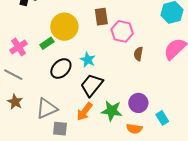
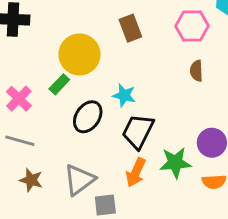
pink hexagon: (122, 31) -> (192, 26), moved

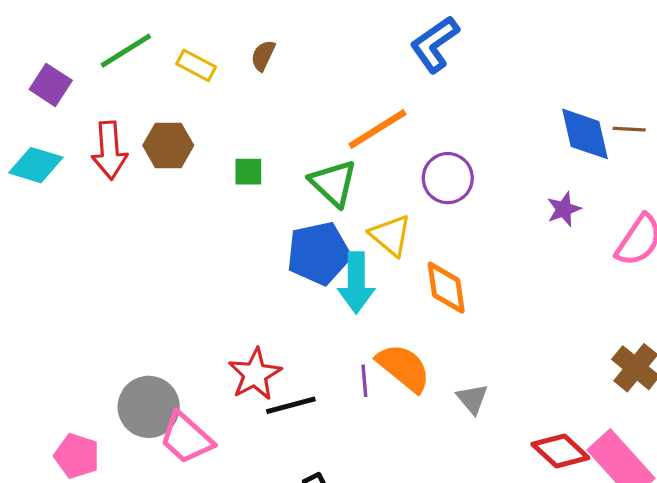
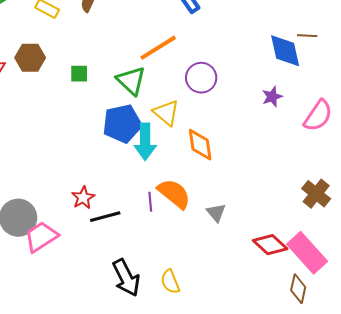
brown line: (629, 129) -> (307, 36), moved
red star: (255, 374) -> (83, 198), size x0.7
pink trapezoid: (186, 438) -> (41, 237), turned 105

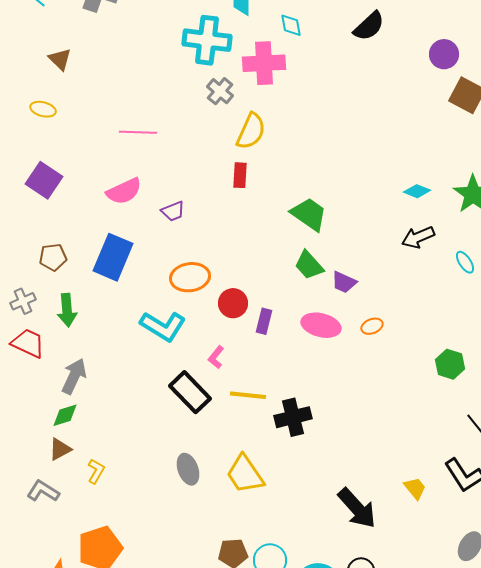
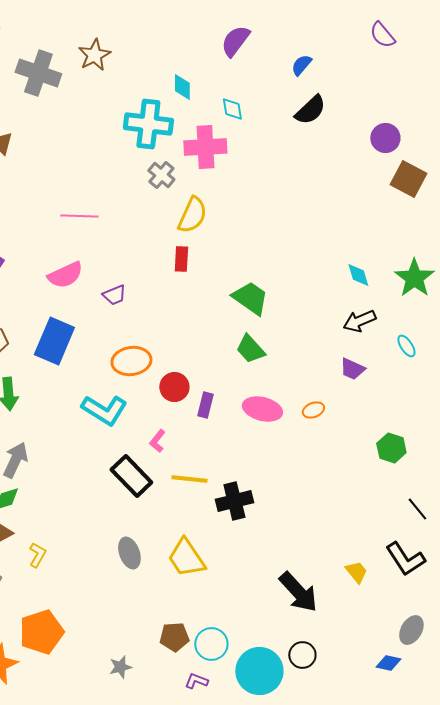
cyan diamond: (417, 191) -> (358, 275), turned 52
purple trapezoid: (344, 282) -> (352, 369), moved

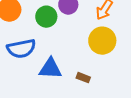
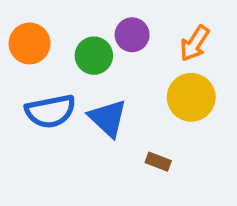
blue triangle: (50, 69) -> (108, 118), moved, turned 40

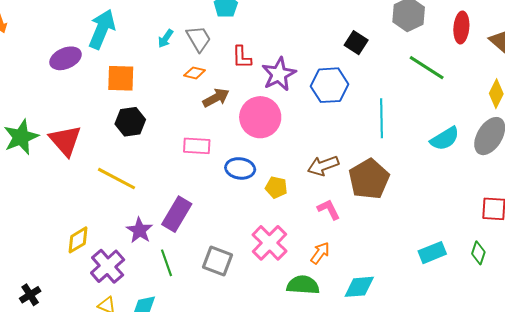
------------------------
ASSIGNMENT: Please retype the whole listing above word for word and drop the pictures.

TASK ANSWER:
pink hexagon: (122, 31) -> (192, 26), moved

brown line: (629, 129) -> (307, 36), moved
red star: (255, 374) -> (83, 198), size x0.7
pink trapezoid: (186, 438) -> (41, 237), turned 105

cyan diamond: (417, 191) -> (358, 275), turned 52
purple trapezoid: (344, 282) -> (352, 369), moved

blue triangle: (50, 69) -> (108, 118), moved, turned 40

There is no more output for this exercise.